Repeat exactly the opening lines of the records, ending with the line that contains "F3: 250mA (+9V, NET4) -> 250mA (NET2, NET4)".

┌──

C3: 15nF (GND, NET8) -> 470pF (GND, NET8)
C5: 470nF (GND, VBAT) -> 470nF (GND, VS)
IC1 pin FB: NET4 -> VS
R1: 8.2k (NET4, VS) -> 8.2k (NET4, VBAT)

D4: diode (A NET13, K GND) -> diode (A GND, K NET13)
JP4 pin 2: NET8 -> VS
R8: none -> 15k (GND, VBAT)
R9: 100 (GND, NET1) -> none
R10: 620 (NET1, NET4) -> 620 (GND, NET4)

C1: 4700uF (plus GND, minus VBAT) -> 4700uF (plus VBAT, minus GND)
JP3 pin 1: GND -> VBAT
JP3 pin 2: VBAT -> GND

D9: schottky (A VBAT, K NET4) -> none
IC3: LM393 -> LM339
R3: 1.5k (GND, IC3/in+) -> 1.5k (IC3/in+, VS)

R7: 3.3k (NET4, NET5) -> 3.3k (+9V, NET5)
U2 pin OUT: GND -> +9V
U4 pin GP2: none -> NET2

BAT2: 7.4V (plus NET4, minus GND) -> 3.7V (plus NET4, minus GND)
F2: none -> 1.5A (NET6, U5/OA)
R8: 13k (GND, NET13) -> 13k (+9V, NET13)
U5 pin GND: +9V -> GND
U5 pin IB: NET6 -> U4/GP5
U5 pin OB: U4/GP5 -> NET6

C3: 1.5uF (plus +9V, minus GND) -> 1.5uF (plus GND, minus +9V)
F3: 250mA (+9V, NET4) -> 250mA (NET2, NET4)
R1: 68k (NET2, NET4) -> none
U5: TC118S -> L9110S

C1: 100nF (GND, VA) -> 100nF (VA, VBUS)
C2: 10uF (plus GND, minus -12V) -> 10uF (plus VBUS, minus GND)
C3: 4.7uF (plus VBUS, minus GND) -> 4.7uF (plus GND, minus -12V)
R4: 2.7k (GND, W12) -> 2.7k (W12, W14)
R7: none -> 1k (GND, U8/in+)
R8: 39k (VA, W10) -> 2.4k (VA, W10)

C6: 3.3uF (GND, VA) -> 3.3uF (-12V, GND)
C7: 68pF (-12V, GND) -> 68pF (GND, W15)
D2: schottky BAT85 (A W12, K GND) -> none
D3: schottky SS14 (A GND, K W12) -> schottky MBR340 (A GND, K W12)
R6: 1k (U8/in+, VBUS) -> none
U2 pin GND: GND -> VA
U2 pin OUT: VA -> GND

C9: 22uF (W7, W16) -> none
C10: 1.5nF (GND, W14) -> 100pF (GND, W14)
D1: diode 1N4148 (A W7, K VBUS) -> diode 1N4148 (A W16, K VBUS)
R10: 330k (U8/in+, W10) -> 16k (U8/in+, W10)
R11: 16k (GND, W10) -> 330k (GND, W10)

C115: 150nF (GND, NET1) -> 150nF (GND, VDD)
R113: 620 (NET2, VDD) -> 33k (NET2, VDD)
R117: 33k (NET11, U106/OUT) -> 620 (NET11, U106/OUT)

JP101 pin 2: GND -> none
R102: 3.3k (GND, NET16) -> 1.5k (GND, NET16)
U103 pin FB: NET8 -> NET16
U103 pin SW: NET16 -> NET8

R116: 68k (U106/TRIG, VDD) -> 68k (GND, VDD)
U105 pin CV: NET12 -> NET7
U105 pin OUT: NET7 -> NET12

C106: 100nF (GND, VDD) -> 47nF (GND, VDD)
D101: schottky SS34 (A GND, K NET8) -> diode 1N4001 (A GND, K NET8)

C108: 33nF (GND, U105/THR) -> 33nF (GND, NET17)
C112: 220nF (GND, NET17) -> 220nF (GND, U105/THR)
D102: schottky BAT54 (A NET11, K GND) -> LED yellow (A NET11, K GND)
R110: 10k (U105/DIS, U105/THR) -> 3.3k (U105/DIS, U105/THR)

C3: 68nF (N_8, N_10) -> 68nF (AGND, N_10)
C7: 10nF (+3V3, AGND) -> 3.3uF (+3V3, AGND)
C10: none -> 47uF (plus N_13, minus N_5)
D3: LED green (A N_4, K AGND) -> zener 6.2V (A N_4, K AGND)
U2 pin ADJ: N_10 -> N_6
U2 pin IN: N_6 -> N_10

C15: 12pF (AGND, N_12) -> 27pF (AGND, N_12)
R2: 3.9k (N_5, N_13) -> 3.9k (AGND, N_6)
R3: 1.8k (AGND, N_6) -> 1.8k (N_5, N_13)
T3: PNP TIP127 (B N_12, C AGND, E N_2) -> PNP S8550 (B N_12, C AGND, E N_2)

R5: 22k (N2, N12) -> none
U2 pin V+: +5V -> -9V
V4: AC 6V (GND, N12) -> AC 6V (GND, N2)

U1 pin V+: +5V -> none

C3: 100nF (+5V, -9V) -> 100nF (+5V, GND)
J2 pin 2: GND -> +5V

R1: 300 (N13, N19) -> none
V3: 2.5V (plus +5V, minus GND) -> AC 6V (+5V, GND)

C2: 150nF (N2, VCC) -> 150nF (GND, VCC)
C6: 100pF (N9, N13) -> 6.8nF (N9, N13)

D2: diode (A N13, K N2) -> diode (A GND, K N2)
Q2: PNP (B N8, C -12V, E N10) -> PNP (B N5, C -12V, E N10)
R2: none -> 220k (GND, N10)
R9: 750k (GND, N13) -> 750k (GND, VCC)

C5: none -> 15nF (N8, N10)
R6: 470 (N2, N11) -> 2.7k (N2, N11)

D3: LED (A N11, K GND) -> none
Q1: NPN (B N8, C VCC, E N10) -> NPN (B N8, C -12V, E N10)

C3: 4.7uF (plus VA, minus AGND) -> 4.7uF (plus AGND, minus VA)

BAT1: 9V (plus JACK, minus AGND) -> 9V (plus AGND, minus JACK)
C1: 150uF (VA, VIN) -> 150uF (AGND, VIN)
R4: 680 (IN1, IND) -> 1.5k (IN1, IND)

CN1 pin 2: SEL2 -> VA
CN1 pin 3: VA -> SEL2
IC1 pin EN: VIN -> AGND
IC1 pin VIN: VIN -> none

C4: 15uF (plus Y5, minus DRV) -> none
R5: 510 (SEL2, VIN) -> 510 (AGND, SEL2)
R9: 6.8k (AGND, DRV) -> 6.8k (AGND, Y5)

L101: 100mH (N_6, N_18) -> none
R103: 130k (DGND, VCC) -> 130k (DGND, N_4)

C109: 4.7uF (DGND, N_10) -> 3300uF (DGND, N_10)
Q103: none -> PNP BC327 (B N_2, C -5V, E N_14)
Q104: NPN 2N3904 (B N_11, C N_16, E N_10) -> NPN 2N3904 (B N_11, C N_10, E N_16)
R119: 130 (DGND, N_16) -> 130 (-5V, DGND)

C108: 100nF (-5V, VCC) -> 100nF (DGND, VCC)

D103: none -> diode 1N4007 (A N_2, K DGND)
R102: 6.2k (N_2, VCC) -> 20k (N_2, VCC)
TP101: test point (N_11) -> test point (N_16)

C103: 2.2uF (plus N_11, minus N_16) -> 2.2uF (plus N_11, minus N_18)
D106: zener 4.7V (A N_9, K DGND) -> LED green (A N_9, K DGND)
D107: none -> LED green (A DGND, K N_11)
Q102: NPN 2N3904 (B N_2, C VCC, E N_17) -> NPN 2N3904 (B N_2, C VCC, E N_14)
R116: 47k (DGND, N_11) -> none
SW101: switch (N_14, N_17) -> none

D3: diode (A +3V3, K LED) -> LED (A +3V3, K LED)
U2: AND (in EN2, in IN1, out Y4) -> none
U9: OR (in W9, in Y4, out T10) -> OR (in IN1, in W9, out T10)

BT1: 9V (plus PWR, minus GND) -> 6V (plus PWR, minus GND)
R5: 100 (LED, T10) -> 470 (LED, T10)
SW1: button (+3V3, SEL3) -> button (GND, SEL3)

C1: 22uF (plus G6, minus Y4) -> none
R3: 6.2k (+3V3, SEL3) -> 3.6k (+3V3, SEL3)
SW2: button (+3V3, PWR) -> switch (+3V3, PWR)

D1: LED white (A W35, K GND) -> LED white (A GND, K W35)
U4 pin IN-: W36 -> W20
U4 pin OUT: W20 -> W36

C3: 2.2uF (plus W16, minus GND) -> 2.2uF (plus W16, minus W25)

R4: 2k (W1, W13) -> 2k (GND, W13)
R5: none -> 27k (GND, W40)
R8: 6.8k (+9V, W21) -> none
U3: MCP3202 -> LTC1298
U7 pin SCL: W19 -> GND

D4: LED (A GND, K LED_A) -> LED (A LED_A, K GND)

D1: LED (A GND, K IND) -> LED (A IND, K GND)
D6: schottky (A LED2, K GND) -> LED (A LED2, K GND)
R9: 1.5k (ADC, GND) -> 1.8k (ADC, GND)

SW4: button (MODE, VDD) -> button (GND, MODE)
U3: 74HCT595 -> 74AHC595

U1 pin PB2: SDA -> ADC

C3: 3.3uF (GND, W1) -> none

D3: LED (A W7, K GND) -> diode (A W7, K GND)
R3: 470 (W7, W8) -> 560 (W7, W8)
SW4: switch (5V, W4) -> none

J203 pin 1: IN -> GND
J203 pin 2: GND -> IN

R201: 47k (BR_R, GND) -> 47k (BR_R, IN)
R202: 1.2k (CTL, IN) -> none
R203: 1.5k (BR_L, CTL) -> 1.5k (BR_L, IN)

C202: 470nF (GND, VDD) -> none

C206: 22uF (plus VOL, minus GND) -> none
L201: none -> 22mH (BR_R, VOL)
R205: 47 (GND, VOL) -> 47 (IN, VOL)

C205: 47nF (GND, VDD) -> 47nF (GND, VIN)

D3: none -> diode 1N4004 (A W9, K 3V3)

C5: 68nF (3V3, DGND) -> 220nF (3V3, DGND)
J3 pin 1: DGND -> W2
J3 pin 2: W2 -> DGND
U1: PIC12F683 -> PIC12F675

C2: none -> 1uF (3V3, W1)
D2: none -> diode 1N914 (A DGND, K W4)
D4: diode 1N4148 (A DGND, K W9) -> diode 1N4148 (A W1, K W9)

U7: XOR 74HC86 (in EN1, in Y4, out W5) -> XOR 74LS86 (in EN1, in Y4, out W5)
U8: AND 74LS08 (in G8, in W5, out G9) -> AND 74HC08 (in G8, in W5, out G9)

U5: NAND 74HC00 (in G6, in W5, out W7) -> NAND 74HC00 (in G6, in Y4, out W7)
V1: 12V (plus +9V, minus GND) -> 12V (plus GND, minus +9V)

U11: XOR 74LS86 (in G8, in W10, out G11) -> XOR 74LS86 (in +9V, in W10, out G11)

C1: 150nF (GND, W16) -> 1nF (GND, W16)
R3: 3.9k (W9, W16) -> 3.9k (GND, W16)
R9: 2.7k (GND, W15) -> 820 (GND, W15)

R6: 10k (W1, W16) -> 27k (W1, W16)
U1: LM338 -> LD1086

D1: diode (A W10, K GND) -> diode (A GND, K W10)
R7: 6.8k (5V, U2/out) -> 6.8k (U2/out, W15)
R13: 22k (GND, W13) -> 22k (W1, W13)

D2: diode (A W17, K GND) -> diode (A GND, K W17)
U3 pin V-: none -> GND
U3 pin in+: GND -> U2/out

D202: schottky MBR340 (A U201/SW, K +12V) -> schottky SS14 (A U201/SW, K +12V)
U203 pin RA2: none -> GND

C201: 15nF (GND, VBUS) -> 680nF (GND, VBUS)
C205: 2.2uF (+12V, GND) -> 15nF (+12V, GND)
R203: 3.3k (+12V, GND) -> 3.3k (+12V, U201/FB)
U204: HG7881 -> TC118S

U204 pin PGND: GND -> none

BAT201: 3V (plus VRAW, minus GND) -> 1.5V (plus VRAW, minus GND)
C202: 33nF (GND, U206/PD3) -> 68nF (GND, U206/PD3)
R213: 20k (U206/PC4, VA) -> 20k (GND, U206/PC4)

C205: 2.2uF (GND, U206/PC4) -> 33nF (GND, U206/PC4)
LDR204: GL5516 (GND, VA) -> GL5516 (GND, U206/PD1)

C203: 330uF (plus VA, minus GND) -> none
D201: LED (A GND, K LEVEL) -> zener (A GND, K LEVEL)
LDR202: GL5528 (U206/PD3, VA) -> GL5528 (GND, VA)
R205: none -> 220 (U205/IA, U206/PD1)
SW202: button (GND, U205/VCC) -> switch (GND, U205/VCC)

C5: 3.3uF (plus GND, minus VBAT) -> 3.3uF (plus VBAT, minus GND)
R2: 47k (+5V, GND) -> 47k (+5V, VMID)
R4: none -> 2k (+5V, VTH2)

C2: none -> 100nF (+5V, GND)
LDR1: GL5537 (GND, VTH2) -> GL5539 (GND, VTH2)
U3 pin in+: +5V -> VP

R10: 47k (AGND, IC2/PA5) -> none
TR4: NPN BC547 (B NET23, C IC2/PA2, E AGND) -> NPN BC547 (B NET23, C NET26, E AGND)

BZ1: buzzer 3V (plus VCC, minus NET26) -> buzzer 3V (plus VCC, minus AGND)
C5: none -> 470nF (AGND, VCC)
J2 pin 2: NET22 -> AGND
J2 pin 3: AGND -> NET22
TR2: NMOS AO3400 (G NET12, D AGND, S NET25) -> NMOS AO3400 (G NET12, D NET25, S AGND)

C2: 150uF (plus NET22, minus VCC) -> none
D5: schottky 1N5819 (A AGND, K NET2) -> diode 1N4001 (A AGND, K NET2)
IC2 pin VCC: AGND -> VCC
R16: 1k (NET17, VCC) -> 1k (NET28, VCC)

└──

§ **Expected answer**:
C3: 15nF (GND, NET8) -> 470pF (GND, NET8)
C5: 470nF (GND, VBAT) -> 470nF (GND, VS)
IC1 pin FB: NET4 -> VS
R1: 8.2k (NET4, VS) -> 8.2k (NET4, VBAT)

D4: diode (A NET13, K GND) -> diode (A GND, K NET13)
JP4 pin 2: NET8 -> VS
R8: none -> 15k (GND, VBAT)
R9: 100 (GND, NET1) -> none
R10: 620 (NET1, NET4) -> 620 (GND, NET4)

C1: 4700uF (plus GND, minus VBAT) -> 4700uF (plus VBAT, minus GND)
JP3 pin 1: GND -> VBAT
JP3 pin 2: VBAT -> GND

D9: schottky (A VBAT, K NET4) -> none
IC3: LM393 -> LM339
R3: 1.5k (GND, IC3/in+) -> 1.5k (IC3/in+, VS)

R7: 3.3k (NET4, NET5) -> 3.3k (+9V, NET5)
U2 pin OUT: GND -> +9V
U4 pin GP2: none -> NET2

BAT2: 7.4V (plus NET4, minus GND) -> 3.7V (plus NET4, minus GND)
F2: none -> 1.5A (NET6, U5/OA)
R8: 13k (GND, NET13) -> 13k (+9V, NET13)
U5 pin GND: +9V -> GND
U5 pin IB: NET6 -> U4/GP5
U5 pin OB: U4/GP5 -> NET6

C3: 1.5uF (plus +9V, minus GND) -> 1.5uF (plus GND, minus +9V)
F3: 250mA (+9V, NET4) -> 250mA (NET2, NET4)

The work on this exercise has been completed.